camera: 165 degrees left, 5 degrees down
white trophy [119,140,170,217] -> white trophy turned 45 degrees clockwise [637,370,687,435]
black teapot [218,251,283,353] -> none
□ □ □
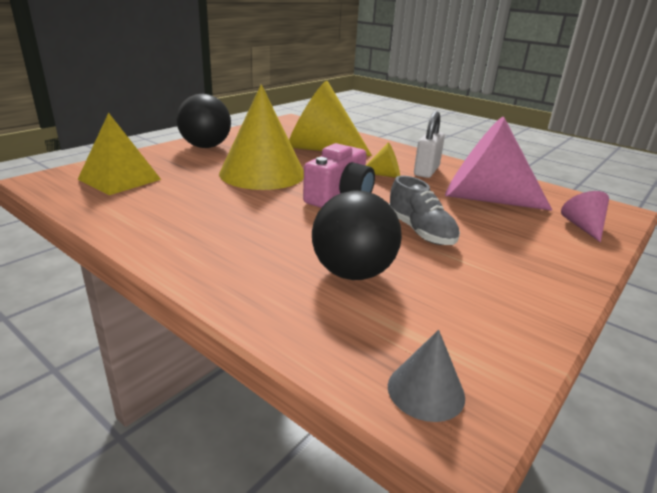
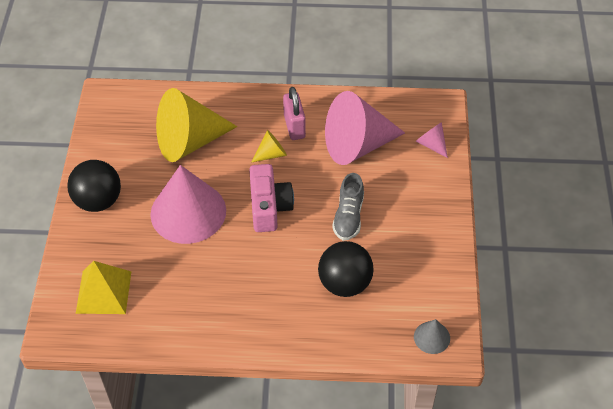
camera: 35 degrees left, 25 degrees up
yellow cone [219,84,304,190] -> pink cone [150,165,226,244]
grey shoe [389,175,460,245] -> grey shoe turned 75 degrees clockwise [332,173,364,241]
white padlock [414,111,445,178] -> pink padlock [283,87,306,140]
□ □ □
§ WHAT YOU SHOULD DO
Whenever a line of the records holds the string "camera", pick it out and copy it.

§ REPLY TO THE EXERCISE
camera: 165 degrees left, 5 degrees down
camera: 35 degrees left, 25 degrees up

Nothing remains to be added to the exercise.